-- TASK DESCRIPTION --
Collect every line in the records below that contains the word "turned".

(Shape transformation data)
+ + + +

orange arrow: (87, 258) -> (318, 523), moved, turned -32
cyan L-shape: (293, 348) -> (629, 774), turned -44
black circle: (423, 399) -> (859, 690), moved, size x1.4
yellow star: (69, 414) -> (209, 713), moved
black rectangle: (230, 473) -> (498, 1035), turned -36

+ + + +

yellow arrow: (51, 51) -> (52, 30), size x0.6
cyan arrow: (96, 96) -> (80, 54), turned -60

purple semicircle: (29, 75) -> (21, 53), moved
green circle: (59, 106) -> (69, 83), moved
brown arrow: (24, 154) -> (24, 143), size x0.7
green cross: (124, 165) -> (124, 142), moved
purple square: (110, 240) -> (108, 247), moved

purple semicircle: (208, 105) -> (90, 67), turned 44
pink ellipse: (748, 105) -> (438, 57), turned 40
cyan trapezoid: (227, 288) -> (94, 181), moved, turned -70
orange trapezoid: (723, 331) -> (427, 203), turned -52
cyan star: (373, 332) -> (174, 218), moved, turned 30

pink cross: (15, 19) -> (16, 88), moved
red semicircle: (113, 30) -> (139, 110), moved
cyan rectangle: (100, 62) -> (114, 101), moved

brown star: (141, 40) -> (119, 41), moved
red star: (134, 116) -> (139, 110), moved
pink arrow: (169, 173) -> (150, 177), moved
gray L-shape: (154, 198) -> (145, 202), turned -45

+ + + +

-- RESPONSE FOR THIS EXERCISE --
orange arrow: (87, 258) -> (318, 523), moved, turned -32
cyan L-shape: (293, 348) -> (629, 774), turned -44
black rectangle: (230, 473) -> (498, 1035), turned -36
cyan arrow: (96, 96) -> (80, 54), turned -60
purple semicircle: (208, 105) -> (90, 67), turned 44
pink ellipse: (748, 105) -> (438, 57), turned 40
cyan trapezoid: (227, 288) -> (94, 181), moved, turned -70
orange trapezoid: (723, 331) -> (427, 203), turned -52
cyan star: (373, 332) -> (174, 218), moved, turned 30
gray L-shape: (154, 198) -> (145, 202), turned -45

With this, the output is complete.